*** Opening of Task input ***

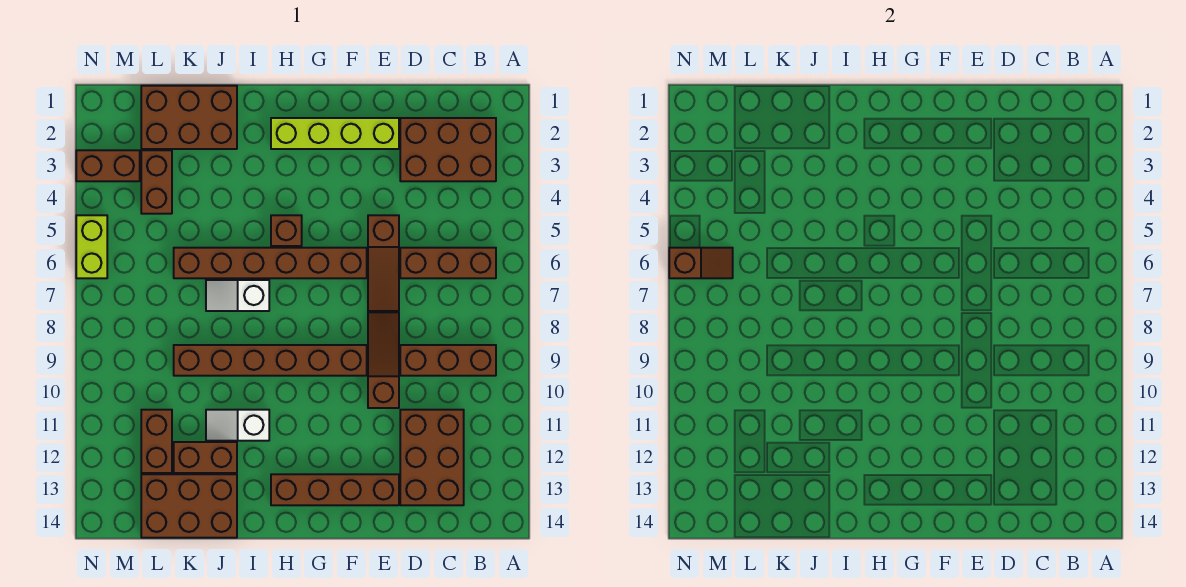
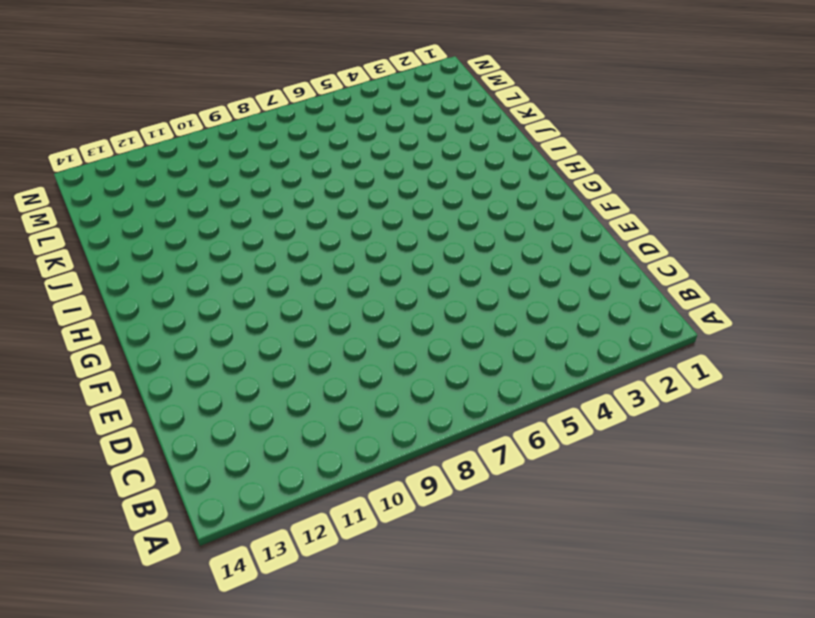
none -> brown brick B2:D3 level 1
none -> brown brick B6:D6 level 1
none -> brown brick B9:D9 level 1

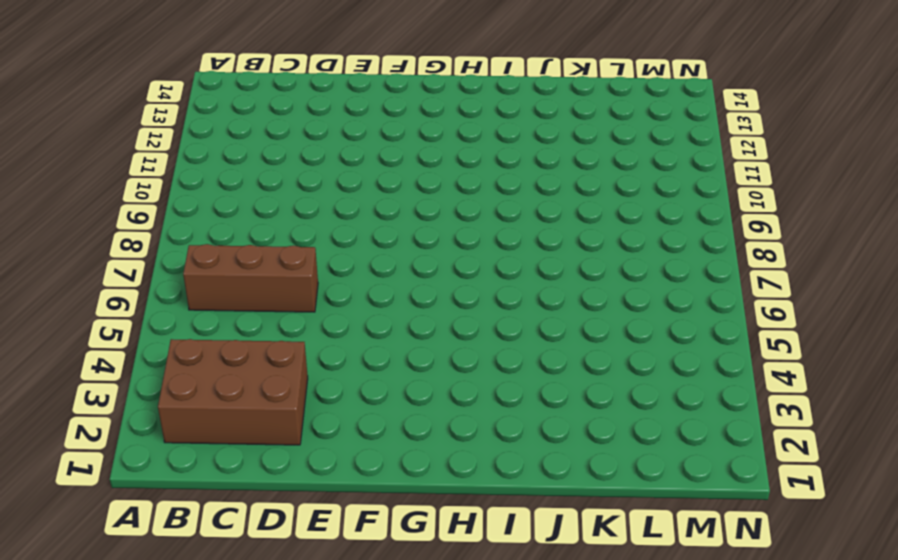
none -> brown brick B9:D9 level 1
none -> brown brick C11:D13 level 1
none -> lime brick E2:H2 level 1

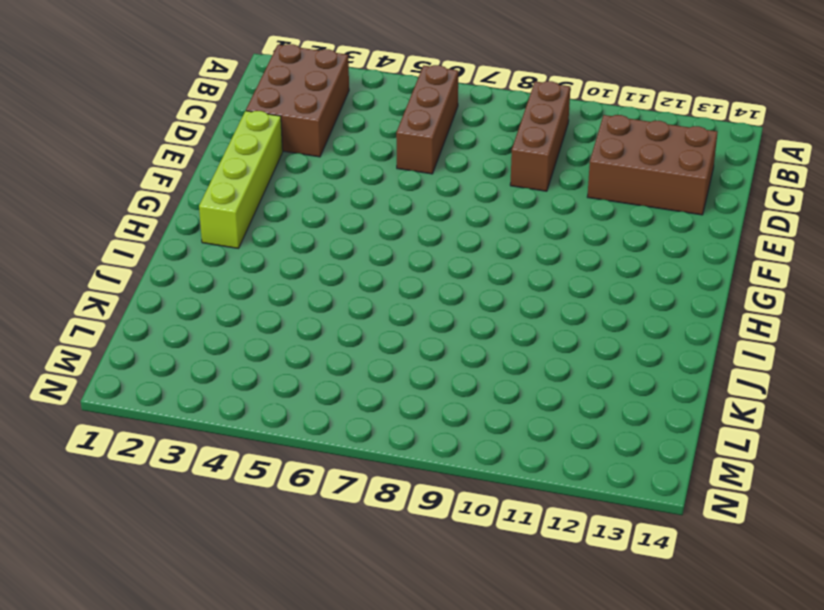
none -> brown slope E5:E7 level 1 top 5
none -> brown slope E8:E10 level 1 top 10
none -> brown brick E13:H13 level 1

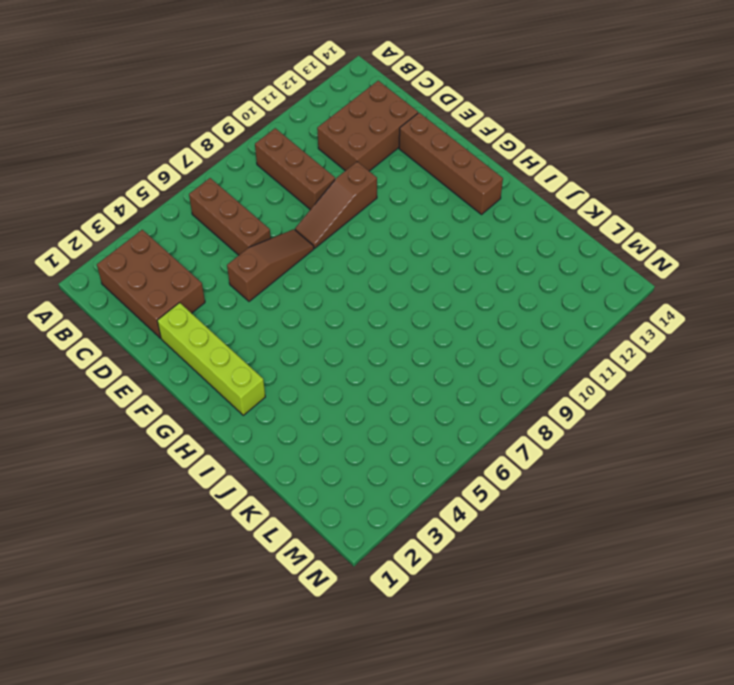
none -> brown brick F6:K6 level 1
none -> brown brick F9:K9 level 1
none -> brown brick H5 level 1

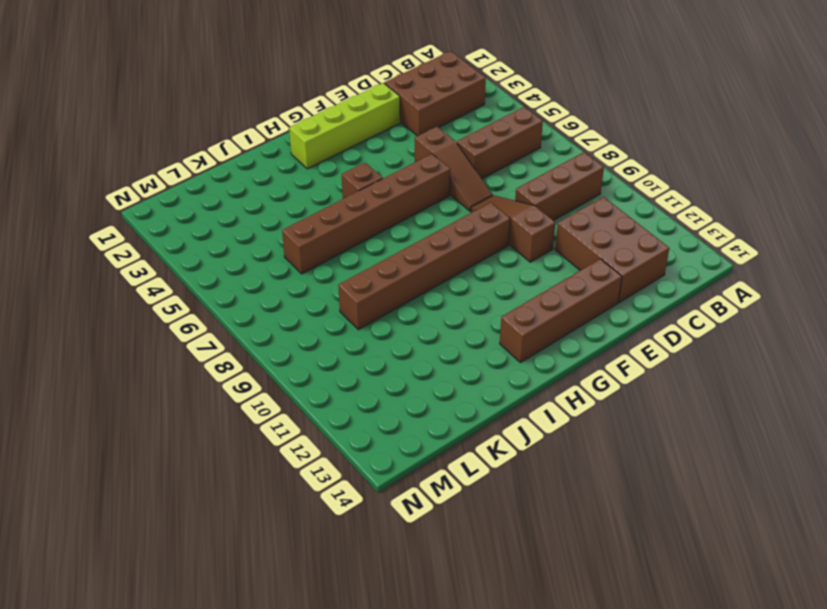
none -> white slope I7:J7 level 1 top I
none -> white slope I11:J11 level 1 top I
none -> brown brick J1:L2 level 1

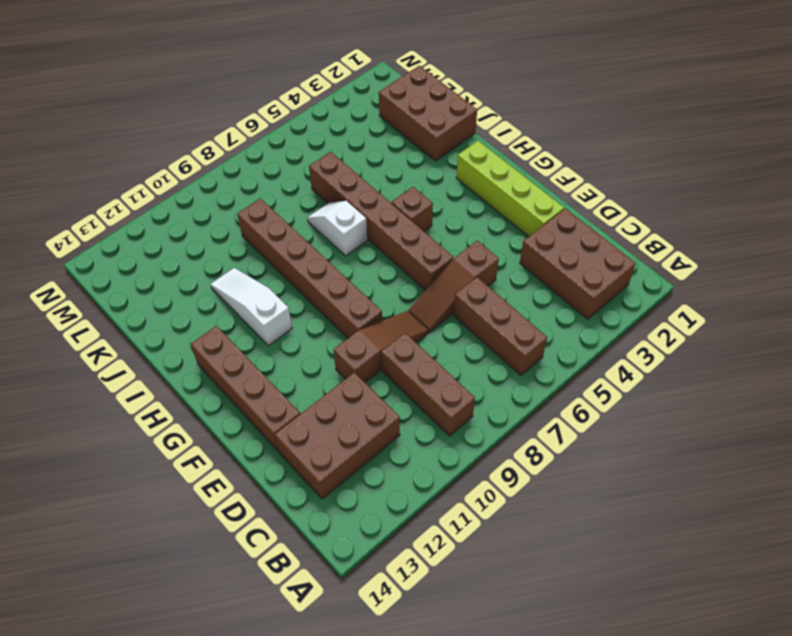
white slope H11:J11 level 1 top H -> white slope I11:J11 level 1 top I
none -> brown brick J12:K12 level 1
none -> brown brick J13:L14 level 1
none -> brown brick L3:L4 level 1

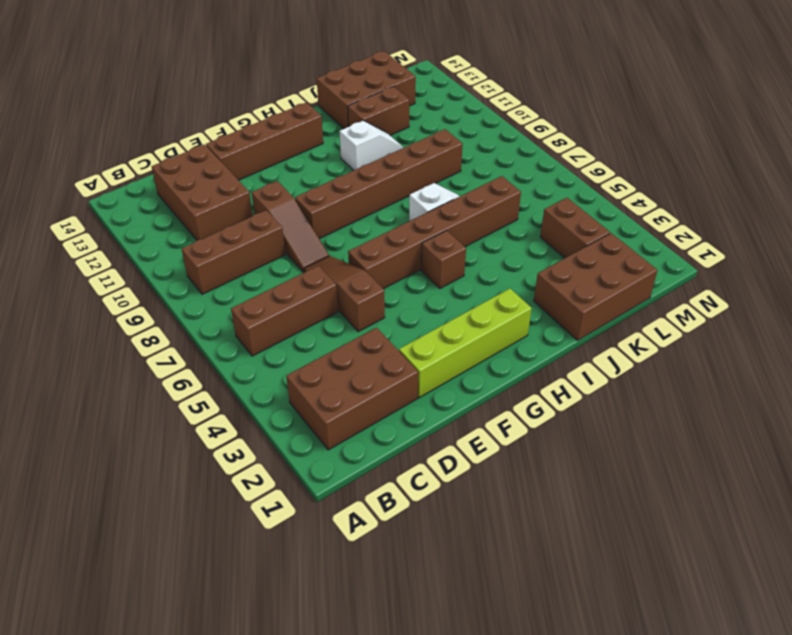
none -> brown brick L11:L12 level 1
none -> brown brick M3:N3 level 1
none -> lime brick N5:N6 level 1

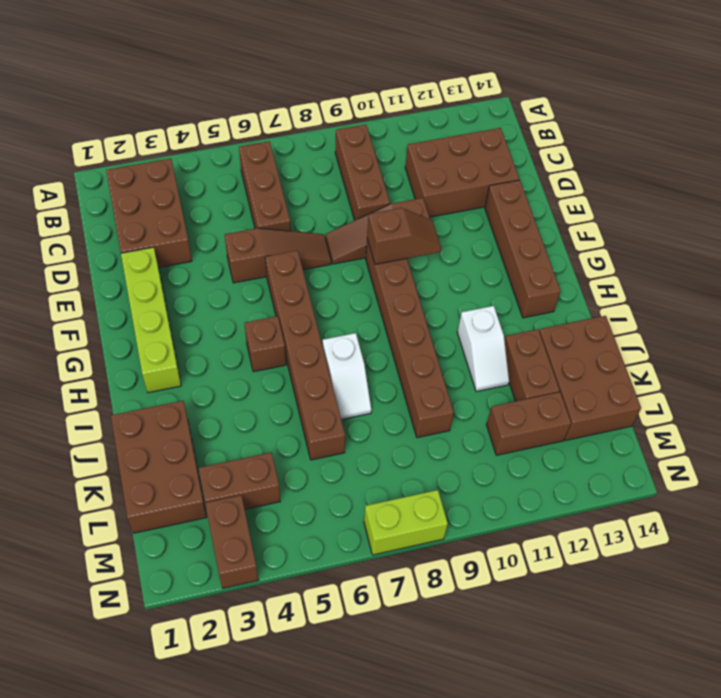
brown slope F9:F10 level 2 top 9 -> brown slope M6:N6 level 2 top N
lime brick N7:N8 level 1 -> lime brick N5:N6 level 1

*** Close of Task input ***

- [What you should do] Among the records above, which lines hold the word "slope"? Copy each one.

- [Response area]
none -> brown slope E5:E7 level 1 top 5
none -> brown slope E8:E10 level 1 top 10
none -> white slope I7:J7 level 1 top I
none -> white slope I11:J11 level 1 top I
white slope H11:J11 level 1 top H -> white slope I11:J11 level 1 top I
brown slope F9:F10 level 2 top 9 -> brown slope M6:N6 level 2 top N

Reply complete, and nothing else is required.